* WHAT THE EXERCISE ASKS
Put every line of the records below into a Markdown table with the columns "No." and "Line," numbering the rows in order and skipping blank lines. Leave the pictures out of the answer.

* WORKING DATA
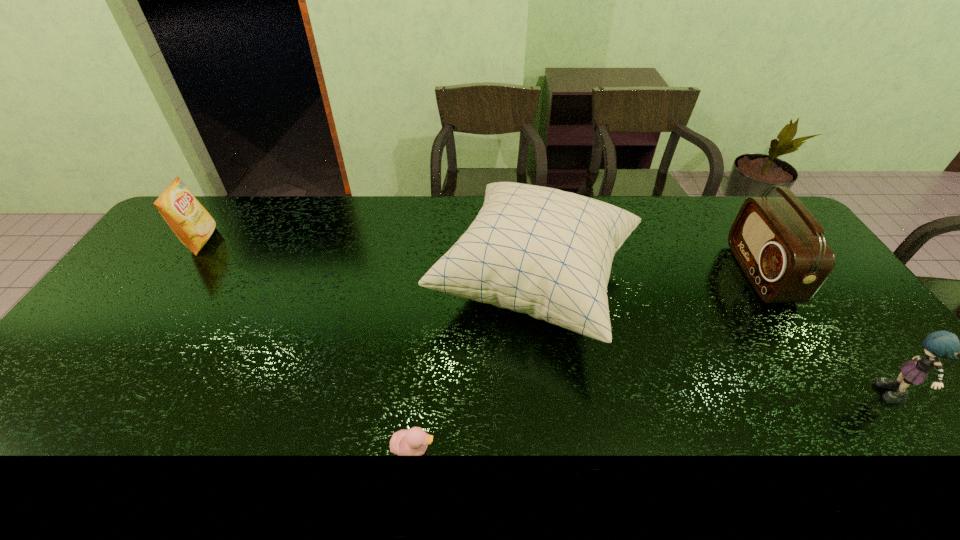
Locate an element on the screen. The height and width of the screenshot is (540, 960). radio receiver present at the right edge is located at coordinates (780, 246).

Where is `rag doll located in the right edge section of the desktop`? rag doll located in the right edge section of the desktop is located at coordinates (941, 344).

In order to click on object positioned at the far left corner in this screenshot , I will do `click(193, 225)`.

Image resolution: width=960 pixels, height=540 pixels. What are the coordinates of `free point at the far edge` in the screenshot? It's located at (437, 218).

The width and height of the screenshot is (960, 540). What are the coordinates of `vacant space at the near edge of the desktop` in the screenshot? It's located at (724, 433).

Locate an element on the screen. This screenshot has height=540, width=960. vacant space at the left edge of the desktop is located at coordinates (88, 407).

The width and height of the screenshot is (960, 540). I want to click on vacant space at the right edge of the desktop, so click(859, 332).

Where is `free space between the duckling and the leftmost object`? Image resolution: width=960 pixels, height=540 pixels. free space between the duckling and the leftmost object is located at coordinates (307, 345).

* ANSWER
| No. | Line |
|---|---|
| 1 | Locate an element on the screen. The height and width of the screenshot is (540, 960). radio receiver present at the right edge is located at coordinates (780, 246). |
| 2 | Where is `rag doll located in the right edge section of the desktop`? rag doll located in the right edge section of the desktop is located at coordinates (941, 344). |
| 3 | In order to click on object positioned at the far left corner in this screenshot , I will do `click(193, 225)`. |
| 4 | Image resolution: width=960 pixels, height=540 pixels. What are the coordinates of `free point at the far edge` in the screenshot? It's located at (437, 218). |
| 5 | The width and height of the screenshot is (960, 540). What are the coordinates of `vacant space at the near edge of the desktop` in the screenshot? It's located at (724, 433). |
| 6 | Locate an element on the screen. This screenshot has height=540, width=960. vacant space at the left edge of the desktop is located at coordinates (88, 407). |
| 7 | The width and height of the screenshot is (960, 540). I want to click on vacant space at the right edge of the desktop, so click(859, 332). |
| 8 | Where is `free space between the duckling and the leftmost object`? Image resolution: width=960 pixels, height=540 pixels. free space between the duckling and the leftmost object is located at coordinates (307, 345). |